BEGIN Records for this exercise

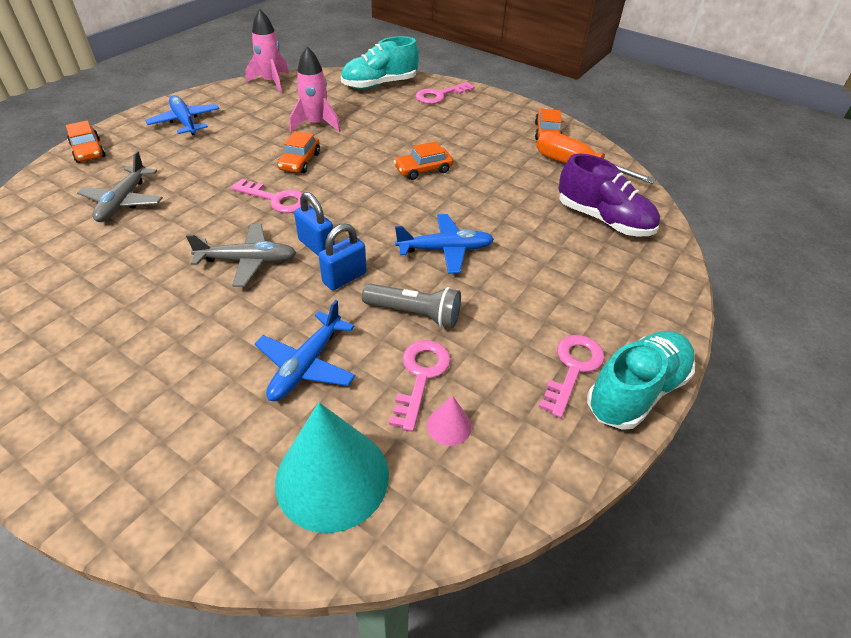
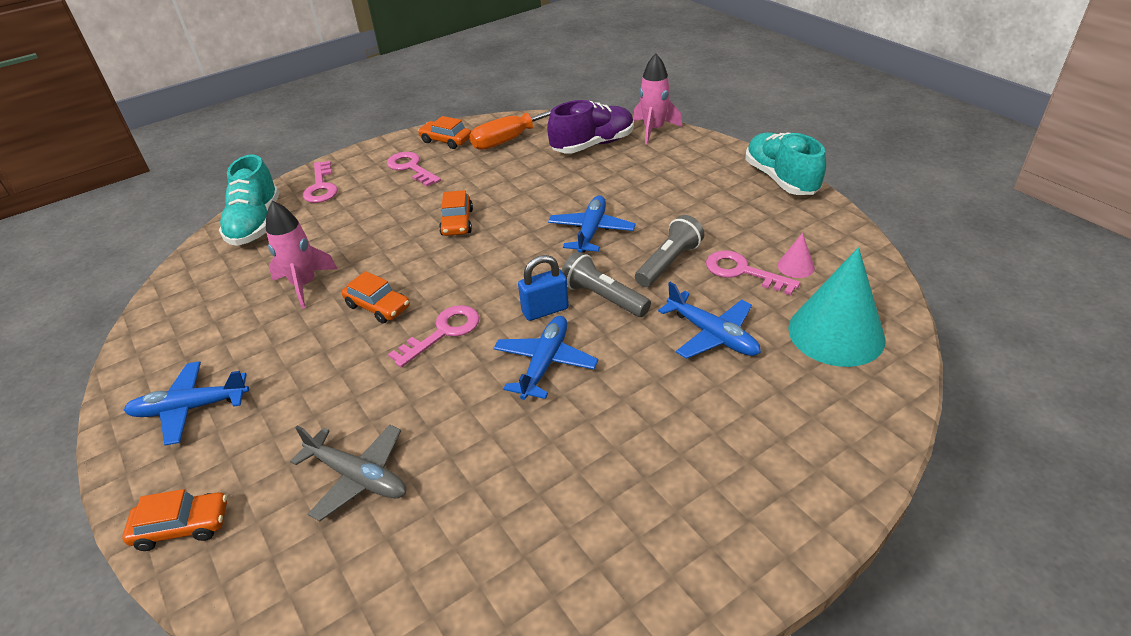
camera: 65 degrees left, 5 degrees down
(248, 261) = (545, 363): grey plane -> blue plane
(271, 82) = (157, 313): pink rocket -> pink rocket (653, 130)
(344, 278) = (603, 297): blue padlock -> grey flashlight
(573, 368) = (753, 199): pink key -> pink key (411, 168)

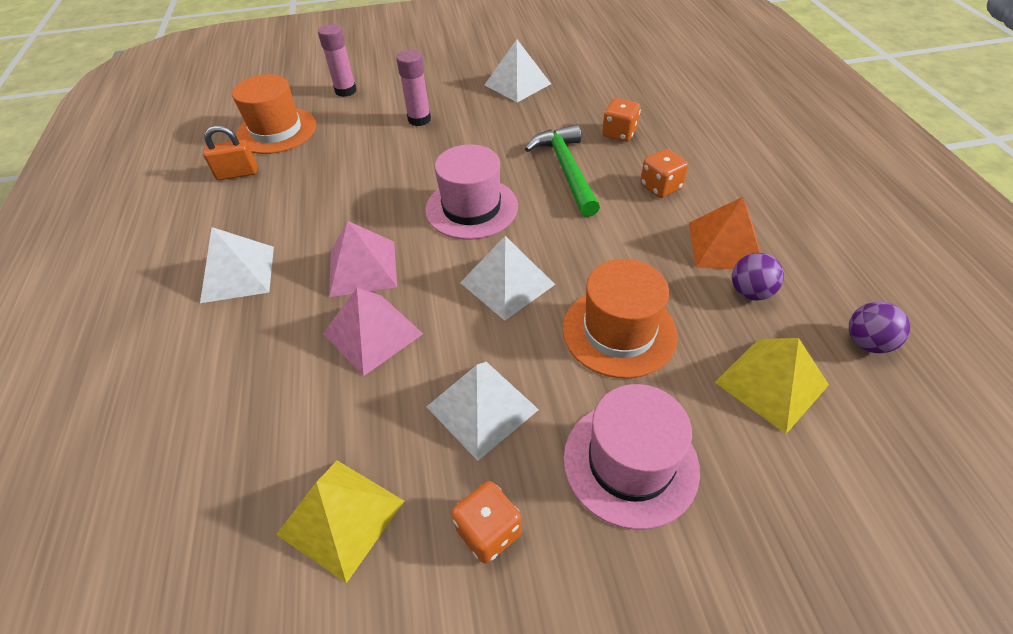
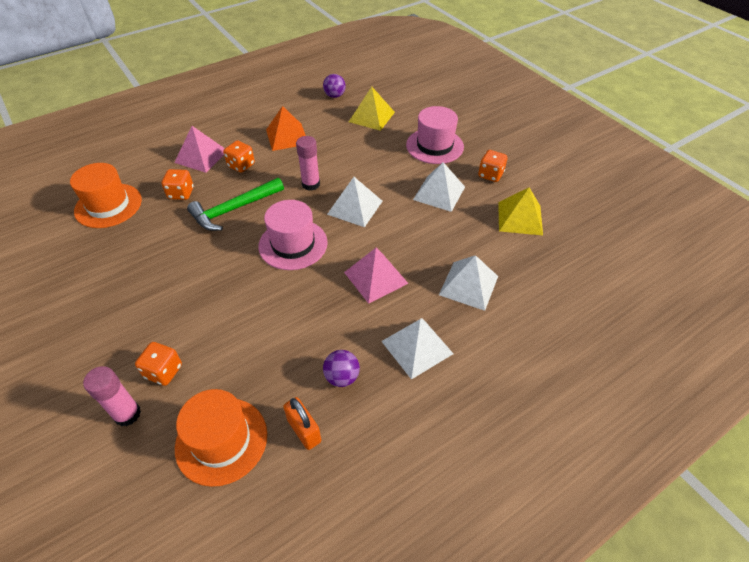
camera: 115 degrees left, 0 degrees up
(370, 108) = (163, 371): none -> orange dice
(373, 333) = (422, 250): pink pyramid -> pink pyramid (201, 156)
(419, 119) = (179, 321): pink glue stick -> pink glue stick (311, 184)
(517, 84) = (106, 270): white pyramid -> white pyramid (468, 285)
(619, 331) = (367, 161): orange hat -> orange hat (108, 205)
(750, 292) = (319, 126): purple ball -> purple ball (342, 377)

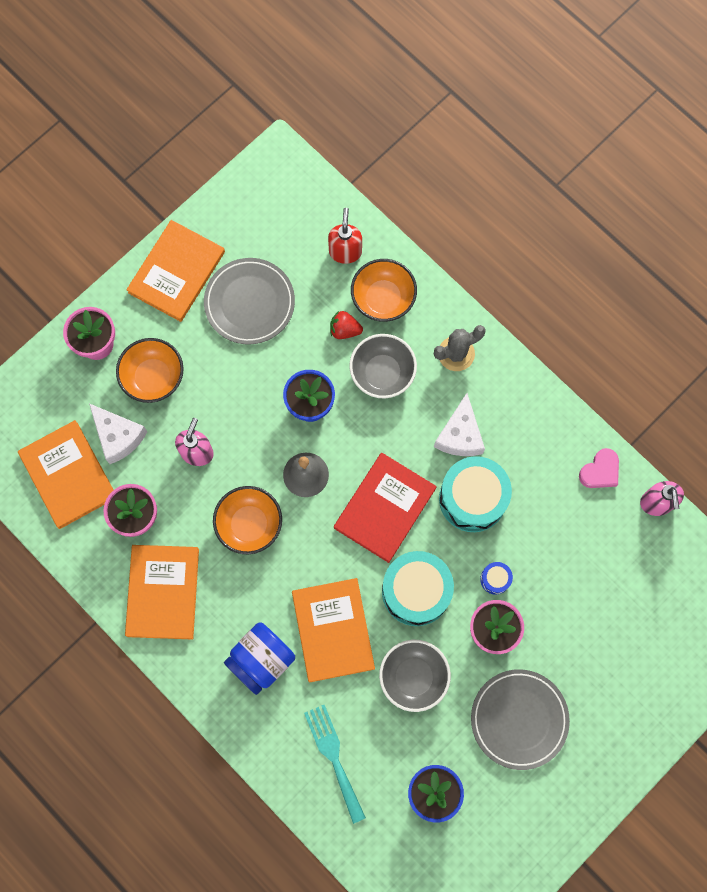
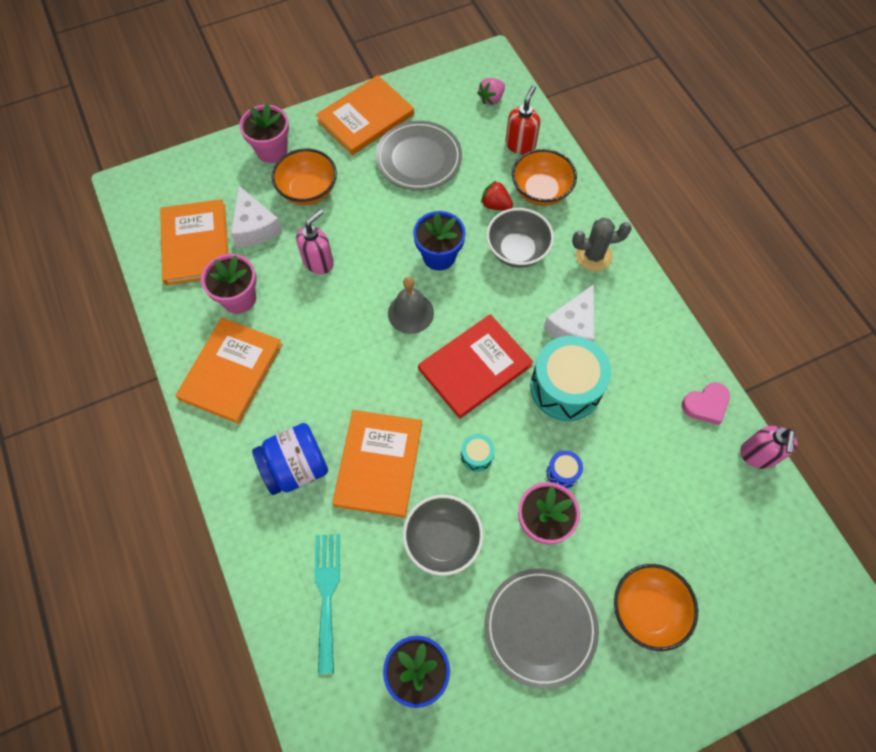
camera: 20 degrees right, 10 degrees down
(249, 524) = (339, 339): orange bowl -> orange bowl (647, 609)
(297, 205) = (491, 99): none -> pink strawberry
(416, 591) = (477, 456): turquoise drum -> turquoise drum, size x0.44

END Records for this exercise

What needs to be done:
Show all lines in the records above that hold "blue".

Task solution:
(248, 261) = (545, 363): grey plane -> blue plane
(344, 278) = (603, 297): blue padlock -> grey flashlight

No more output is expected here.